» **Given records**

+---+

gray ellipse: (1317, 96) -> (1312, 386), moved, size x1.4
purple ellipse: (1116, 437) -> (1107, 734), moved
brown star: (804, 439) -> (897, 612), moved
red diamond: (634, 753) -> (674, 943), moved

+---+

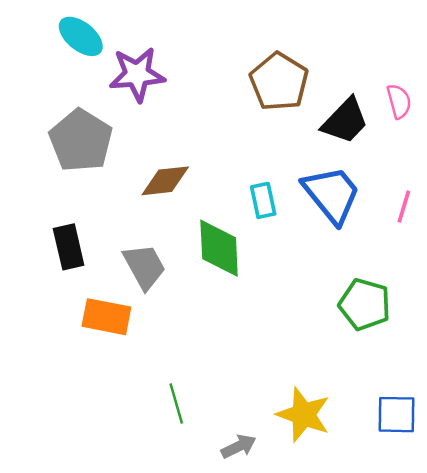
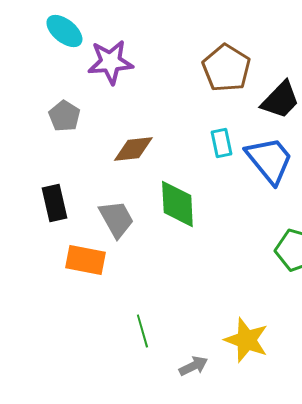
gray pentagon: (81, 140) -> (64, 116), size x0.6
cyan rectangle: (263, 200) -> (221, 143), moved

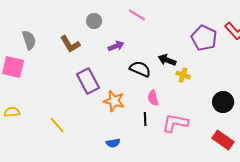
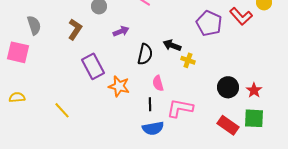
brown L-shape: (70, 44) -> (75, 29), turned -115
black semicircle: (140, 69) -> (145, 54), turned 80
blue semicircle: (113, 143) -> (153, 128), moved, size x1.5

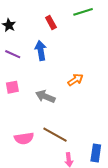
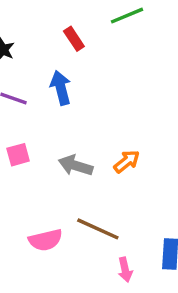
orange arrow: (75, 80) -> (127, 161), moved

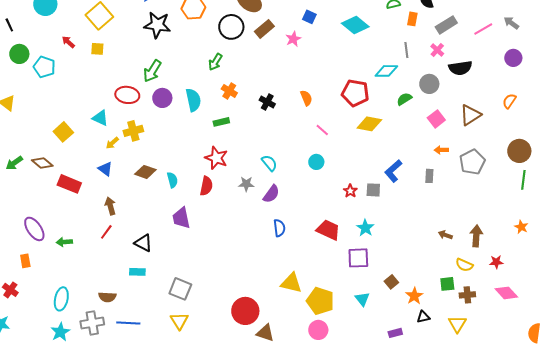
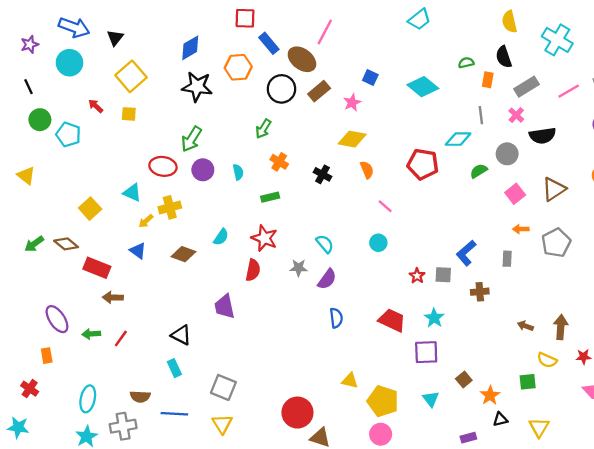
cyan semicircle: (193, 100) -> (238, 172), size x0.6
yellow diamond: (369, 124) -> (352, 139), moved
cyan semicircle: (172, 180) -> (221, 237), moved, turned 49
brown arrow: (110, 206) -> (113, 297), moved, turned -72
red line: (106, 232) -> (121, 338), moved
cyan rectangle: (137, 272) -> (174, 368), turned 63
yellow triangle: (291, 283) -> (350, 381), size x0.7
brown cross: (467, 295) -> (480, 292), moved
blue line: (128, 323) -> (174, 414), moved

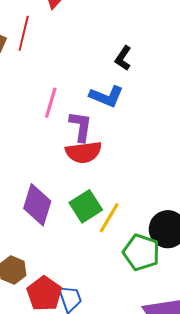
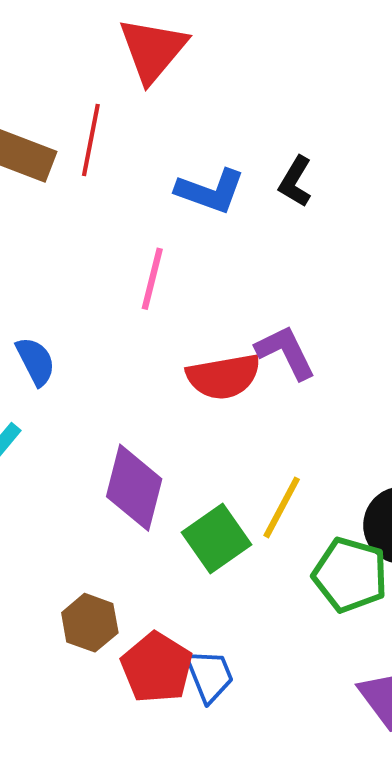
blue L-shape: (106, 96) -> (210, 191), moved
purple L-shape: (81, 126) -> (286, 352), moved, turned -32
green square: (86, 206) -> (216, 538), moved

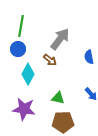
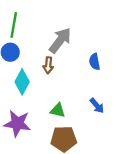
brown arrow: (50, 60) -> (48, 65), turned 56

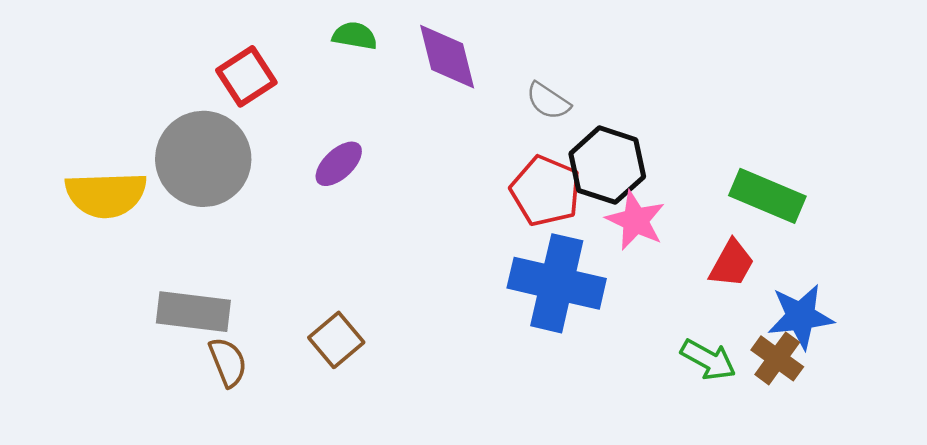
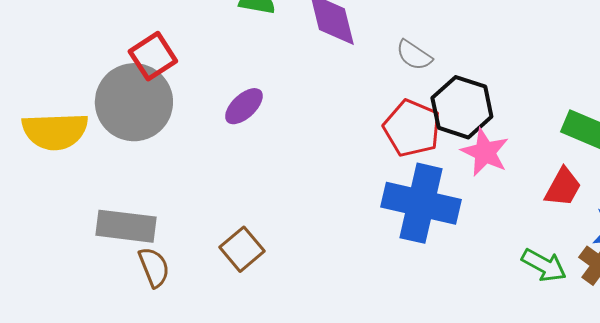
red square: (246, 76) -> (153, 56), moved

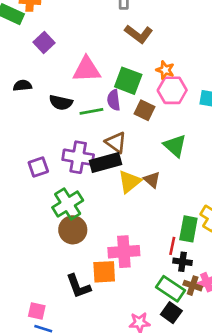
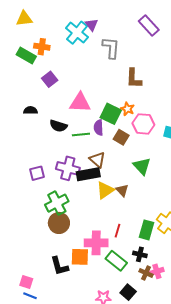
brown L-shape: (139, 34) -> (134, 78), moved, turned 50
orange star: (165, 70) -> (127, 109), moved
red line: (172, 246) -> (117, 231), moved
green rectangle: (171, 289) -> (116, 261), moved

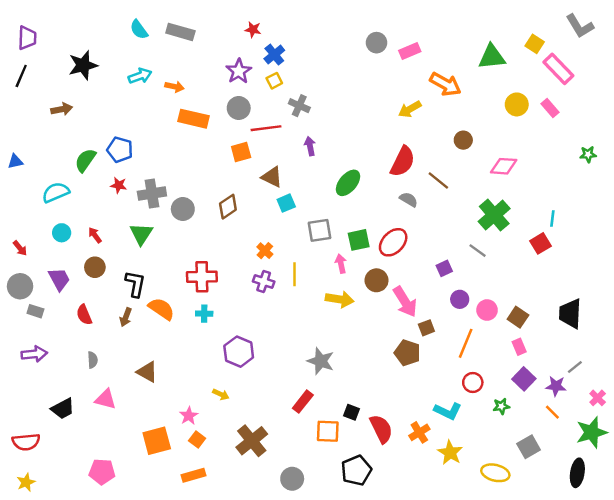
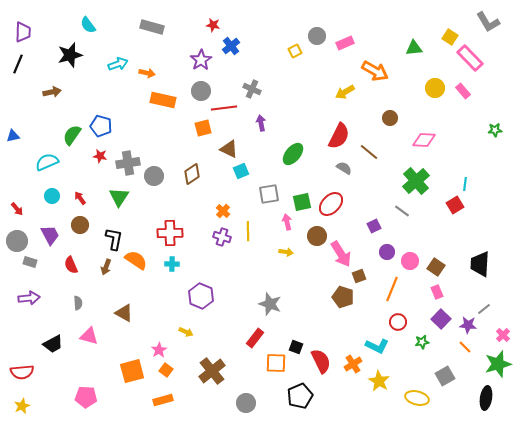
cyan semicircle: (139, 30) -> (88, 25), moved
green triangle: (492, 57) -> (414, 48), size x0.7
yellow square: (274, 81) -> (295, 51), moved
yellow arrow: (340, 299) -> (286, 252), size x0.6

+---+

Could you set down, word for word, only the lines above from the line with "green triangle: (492, 57)" to the line with "yellow arrow: (340, 299)", including both?

green triangle: (492, 57) -> (414, 48), size x0.7
yellow square: (274, 81) -> (295, 51), moved
yellow arrow: (340, 299) -> (286, 252), size x0.6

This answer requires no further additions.